▸ **WHAT THE TASK ASKS**: For the entries below, the expected answer is the line with "none -> orange round brick D7 level 3", the line with "brown brick E1:E2", and every line between them, exactly as written, and nothing more.

▸ **DATASET RECORDS**:
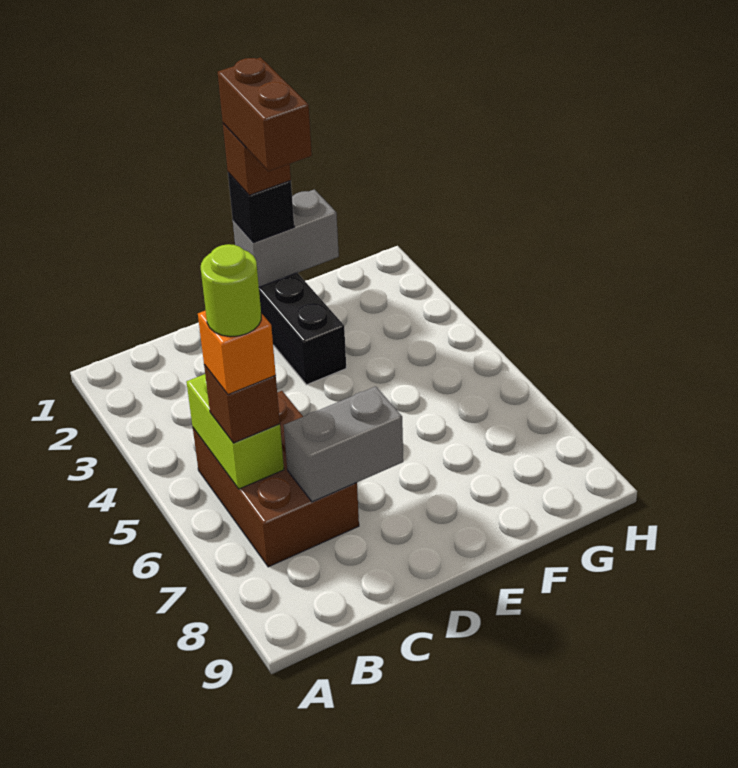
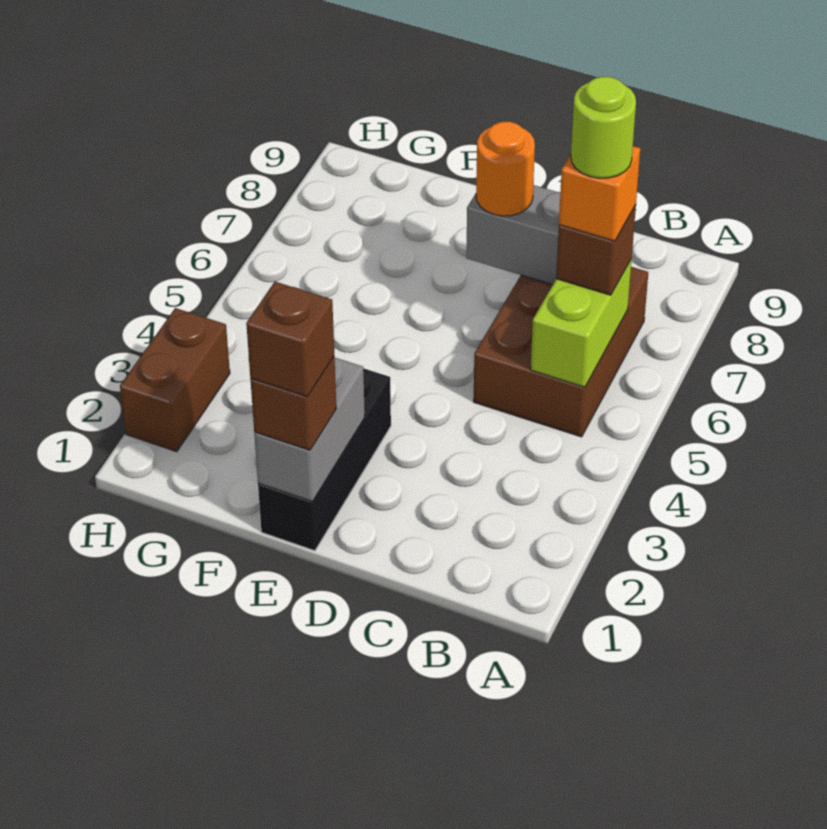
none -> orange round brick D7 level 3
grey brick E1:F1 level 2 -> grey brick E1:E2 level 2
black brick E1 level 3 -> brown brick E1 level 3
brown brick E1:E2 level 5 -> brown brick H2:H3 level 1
...
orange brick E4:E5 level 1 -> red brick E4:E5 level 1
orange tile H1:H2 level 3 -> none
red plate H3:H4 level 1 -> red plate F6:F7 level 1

▸ **OUTPUT OF THE TASK**:
none -> orange round brick D7 level 3
grey brick E1:F1 level 2 -> grey brick E1:E2 level 2
black brick E1 level 3 -> brown brick E1 level 3
brown brick E1:E2 level 5 -> brown brick H2:H3 level 1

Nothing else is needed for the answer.